» Exercise data:

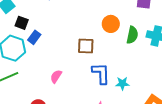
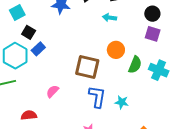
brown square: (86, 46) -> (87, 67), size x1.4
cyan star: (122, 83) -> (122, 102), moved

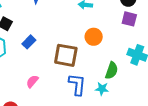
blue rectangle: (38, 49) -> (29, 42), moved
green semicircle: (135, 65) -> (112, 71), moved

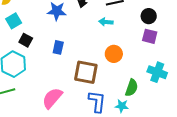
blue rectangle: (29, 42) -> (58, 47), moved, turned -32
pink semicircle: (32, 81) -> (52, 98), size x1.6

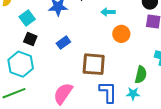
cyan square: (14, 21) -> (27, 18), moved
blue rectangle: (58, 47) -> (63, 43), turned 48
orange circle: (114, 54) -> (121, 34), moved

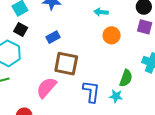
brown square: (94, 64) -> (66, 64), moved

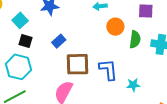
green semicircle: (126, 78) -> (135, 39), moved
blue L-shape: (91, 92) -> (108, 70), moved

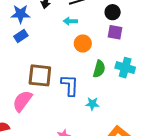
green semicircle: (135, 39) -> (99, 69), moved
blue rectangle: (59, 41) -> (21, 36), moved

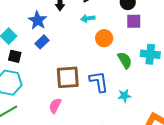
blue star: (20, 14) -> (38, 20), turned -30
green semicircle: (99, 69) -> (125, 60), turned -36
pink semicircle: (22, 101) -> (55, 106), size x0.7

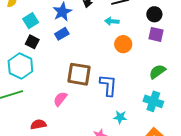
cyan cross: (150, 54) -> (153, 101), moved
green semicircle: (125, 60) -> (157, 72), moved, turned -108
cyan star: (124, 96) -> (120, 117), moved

» What you have to do:
Here the job is to print all the data exactly, skipping any image.

» Response to this task:
brown square: (86, 46) -> (87, 67), size x1.4
cyan star: (122, 83) -> (122, 102), moved

blue rectangle: (38, 49) -> (29, 42), moved
green semicircle: (135, 65) -> (112, 71), moved

blue rectangle: (29, 42) -> (58, 47), moved, turned -32
pink semicircle: (32, 81) -> (52, 98), size x1.6

cyan square: (14, 21) -> (27, 18), moved
blue rectangle: (58, 47) -> (63, 43), turned 48
orange circle: (114, 54) -> (121, 34), moved

brown square: (94, 64) -> (66, 64), moved

green semicircle: (126, 78) -> (135, 39), moved
blue L-shape: (91, 92) -> (108, 70), moved

green semicircle: (135, 39) -> (99, 69), moved
blue rectangle: (59, 41) -> (21, 36), moved

blue star: (20, 14) -> (38, 20), turned -30
green semicircle: (99, 69) -> (125, 60), turned -36
pink semicircle: (22, 101) -> (55, 106), size x0.7

cyan cross: (150, 54) -> (153, 101), moved
green semicircle: (125, 60) -> (157, 72), moved, turned -108
cyan star: (124, 96) -> (120, 117), moved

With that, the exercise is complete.